* **TASK REQUIREMENTS**
Every line in the data below that includes "zener" belongs in the answer, copied as it stands.

* **INFORMATION PROVIDED**
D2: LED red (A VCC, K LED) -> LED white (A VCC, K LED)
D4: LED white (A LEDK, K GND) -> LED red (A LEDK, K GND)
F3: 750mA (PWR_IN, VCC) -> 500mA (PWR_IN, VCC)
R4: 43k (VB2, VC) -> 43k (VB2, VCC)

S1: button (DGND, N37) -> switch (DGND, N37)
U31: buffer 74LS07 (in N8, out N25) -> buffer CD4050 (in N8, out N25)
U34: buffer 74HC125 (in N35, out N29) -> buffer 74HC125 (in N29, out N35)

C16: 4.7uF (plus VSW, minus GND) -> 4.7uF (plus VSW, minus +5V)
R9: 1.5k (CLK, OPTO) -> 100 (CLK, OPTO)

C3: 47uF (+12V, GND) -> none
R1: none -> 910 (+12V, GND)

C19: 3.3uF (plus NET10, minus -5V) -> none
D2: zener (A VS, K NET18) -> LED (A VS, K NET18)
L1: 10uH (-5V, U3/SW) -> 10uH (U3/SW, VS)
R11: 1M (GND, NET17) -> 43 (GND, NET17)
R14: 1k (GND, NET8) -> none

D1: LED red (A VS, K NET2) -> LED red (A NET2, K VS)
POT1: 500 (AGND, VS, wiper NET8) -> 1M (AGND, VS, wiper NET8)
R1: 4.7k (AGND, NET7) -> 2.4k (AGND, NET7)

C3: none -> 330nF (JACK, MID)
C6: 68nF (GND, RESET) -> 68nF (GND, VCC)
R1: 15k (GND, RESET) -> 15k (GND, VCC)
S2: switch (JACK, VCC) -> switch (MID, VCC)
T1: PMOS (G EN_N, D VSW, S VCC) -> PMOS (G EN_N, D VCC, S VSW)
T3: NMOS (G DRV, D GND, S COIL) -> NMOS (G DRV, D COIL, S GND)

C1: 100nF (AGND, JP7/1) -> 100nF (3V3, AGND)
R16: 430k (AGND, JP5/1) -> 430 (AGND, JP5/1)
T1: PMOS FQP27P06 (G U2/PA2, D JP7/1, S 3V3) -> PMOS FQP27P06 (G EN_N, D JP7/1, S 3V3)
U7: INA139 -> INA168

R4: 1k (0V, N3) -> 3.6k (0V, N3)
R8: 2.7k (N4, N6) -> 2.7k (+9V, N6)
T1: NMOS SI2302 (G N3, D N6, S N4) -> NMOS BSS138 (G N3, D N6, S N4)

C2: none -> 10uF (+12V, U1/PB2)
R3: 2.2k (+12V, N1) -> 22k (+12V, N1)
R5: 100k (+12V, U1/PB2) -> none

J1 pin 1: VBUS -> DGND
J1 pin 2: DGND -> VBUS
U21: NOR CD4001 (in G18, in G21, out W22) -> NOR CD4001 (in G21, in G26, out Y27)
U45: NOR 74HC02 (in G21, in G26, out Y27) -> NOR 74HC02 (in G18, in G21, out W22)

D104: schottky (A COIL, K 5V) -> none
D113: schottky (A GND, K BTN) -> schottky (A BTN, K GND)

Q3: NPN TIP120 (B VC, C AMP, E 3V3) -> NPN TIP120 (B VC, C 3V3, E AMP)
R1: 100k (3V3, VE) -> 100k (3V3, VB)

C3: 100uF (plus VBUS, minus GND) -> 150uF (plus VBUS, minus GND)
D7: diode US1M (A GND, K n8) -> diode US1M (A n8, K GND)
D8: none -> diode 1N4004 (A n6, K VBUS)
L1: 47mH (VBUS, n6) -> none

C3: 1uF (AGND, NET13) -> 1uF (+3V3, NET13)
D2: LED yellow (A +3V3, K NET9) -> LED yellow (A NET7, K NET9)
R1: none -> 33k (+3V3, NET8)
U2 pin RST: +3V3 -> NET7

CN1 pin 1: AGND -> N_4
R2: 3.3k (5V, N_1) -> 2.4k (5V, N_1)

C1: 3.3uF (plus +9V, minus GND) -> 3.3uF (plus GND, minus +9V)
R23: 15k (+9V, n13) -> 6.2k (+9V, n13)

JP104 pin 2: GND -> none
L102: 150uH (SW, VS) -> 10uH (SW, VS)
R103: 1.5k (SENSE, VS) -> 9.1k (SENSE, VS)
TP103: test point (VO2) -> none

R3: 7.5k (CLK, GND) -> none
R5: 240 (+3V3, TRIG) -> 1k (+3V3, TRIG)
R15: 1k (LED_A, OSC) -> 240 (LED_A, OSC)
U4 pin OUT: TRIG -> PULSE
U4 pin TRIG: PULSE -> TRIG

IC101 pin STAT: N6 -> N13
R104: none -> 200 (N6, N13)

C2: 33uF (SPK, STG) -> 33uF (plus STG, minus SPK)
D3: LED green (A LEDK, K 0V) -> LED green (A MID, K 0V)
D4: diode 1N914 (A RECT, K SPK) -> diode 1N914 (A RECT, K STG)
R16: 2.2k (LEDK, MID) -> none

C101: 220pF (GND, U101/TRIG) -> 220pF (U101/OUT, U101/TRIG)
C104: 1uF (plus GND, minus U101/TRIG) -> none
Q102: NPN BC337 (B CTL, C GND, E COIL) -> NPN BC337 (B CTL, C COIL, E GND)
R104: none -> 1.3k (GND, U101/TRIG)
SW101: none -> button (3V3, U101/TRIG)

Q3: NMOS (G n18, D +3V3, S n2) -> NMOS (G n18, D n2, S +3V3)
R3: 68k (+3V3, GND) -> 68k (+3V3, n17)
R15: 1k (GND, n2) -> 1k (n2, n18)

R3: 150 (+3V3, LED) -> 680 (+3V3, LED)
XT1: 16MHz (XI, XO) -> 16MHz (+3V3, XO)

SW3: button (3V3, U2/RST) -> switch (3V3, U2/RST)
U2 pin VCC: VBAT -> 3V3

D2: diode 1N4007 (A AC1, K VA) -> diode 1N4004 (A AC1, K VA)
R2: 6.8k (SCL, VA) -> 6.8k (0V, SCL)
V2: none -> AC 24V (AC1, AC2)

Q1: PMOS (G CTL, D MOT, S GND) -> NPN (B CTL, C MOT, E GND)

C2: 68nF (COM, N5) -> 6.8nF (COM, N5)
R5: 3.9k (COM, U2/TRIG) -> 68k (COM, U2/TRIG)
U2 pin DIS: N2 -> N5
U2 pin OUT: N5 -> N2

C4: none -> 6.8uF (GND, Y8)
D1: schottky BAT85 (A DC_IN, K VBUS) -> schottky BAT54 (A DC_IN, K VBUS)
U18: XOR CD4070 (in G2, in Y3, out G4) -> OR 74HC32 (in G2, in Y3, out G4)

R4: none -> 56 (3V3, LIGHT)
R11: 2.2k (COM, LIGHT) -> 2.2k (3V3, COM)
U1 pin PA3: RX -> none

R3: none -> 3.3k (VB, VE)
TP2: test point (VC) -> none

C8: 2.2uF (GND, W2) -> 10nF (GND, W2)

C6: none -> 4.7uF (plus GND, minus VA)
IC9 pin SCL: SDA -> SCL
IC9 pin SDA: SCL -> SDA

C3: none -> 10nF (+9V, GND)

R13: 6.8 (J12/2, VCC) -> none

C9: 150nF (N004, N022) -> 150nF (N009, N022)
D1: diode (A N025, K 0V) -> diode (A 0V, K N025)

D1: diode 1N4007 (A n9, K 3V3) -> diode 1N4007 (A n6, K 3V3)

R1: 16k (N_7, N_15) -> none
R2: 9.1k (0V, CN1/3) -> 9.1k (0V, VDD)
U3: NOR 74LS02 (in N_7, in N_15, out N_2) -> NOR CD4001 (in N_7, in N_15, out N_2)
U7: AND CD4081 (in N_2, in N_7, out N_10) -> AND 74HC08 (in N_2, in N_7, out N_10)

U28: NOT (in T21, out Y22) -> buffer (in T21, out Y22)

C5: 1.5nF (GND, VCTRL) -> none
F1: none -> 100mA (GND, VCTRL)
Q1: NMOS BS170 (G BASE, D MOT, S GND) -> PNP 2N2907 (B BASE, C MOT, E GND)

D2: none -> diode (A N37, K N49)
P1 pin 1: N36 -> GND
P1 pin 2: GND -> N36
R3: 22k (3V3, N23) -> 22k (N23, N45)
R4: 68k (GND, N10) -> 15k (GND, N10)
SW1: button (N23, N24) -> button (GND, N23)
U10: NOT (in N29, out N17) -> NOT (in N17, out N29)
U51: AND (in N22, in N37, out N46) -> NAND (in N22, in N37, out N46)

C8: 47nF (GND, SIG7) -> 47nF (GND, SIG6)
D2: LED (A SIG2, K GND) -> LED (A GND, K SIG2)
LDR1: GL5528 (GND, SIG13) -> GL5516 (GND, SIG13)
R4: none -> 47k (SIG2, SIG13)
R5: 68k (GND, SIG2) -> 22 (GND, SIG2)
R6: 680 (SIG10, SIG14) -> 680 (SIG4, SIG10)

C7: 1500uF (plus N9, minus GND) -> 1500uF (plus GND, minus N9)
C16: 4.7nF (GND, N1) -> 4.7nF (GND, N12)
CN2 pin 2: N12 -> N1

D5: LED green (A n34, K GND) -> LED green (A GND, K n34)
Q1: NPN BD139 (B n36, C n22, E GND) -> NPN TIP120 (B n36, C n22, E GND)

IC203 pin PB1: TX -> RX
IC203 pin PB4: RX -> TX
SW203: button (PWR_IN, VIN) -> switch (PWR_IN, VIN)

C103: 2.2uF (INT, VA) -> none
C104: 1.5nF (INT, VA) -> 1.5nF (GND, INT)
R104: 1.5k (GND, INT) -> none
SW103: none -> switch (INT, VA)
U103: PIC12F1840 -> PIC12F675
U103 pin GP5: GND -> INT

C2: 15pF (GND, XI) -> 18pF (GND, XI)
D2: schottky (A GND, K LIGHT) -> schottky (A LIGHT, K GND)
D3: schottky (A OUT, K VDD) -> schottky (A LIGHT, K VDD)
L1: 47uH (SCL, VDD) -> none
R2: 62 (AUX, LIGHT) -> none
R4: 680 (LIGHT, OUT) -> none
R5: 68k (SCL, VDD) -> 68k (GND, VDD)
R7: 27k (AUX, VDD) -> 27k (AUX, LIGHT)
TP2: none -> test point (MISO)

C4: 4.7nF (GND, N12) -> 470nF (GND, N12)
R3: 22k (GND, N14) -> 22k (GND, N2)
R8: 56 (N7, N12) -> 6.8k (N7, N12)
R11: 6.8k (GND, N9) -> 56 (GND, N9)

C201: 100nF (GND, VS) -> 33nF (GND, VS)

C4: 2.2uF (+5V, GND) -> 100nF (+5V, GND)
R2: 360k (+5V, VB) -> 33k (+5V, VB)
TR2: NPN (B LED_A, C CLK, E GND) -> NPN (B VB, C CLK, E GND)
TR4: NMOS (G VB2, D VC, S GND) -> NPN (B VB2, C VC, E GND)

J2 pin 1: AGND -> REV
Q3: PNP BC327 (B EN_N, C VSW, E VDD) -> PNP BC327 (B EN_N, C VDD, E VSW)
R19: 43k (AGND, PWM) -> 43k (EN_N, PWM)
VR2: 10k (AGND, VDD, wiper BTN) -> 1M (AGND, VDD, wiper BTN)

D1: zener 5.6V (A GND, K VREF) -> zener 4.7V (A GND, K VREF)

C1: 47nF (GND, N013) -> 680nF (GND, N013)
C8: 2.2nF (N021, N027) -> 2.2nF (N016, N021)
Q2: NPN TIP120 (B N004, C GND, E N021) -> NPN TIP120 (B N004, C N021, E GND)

* **ANSWER TO THIS PROBLEM**
D2: zener (A VS, K NET18) -> LED (A VS, K NET18)
D1: zener 5.6V (A GND, K VREF) -> zener 4.7V (A GND, K VREF)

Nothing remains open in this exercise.